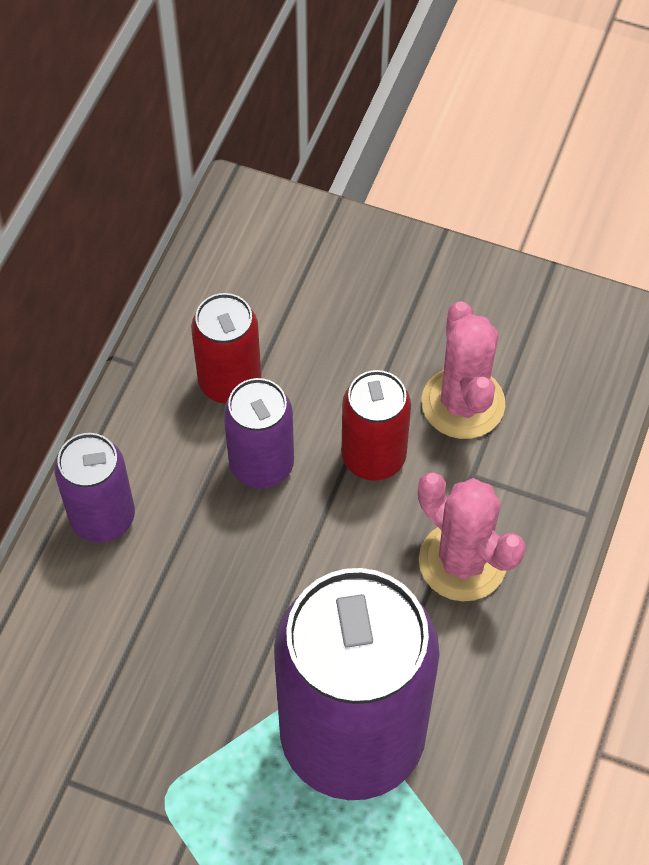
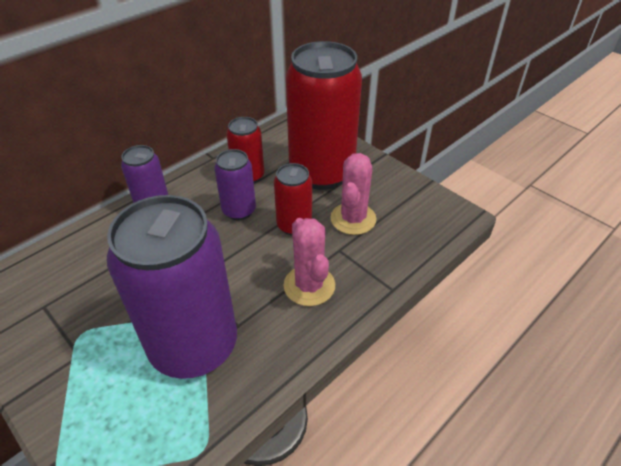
camera: 25 degrees right, 15 degrees down
none -> red can [286,41,362,190]

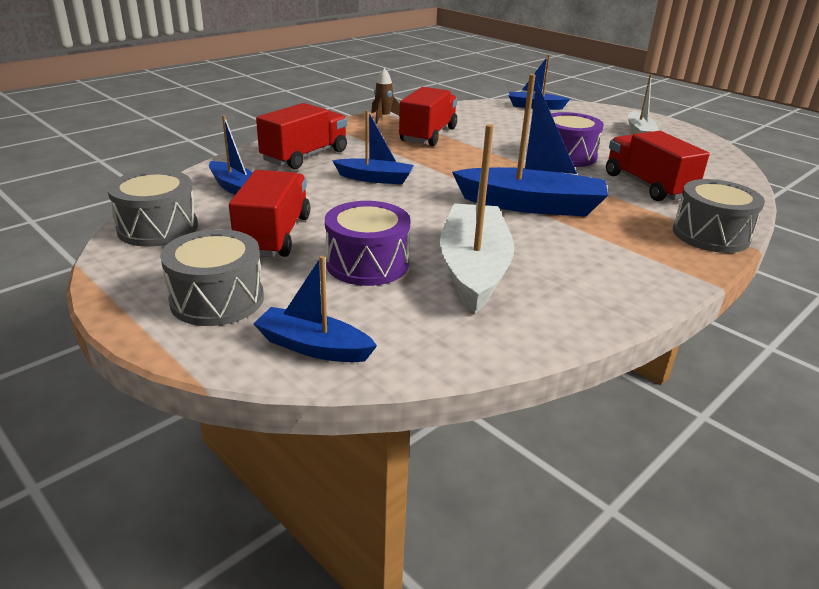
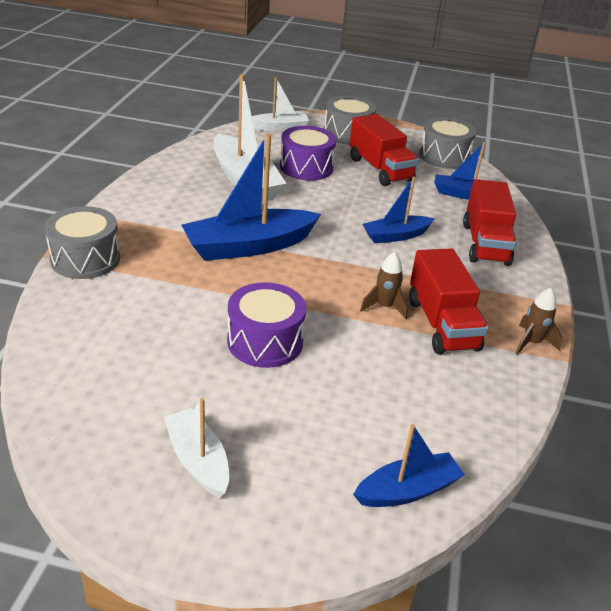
camera: 145 degrees right, 5 degrees up
blue boat [253,256,377,362] -> white boat [252,77,309,132]
red truck [606,131,710,201] -> none
none -> brown rocket [360,252,408,319]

Instructions for the task — Search the records for the word "camera" and copy out every line that holds it.

The answer —
camera: 25 degrees right, 15 degrees down
camera: 145 degrees right, 5 degrees up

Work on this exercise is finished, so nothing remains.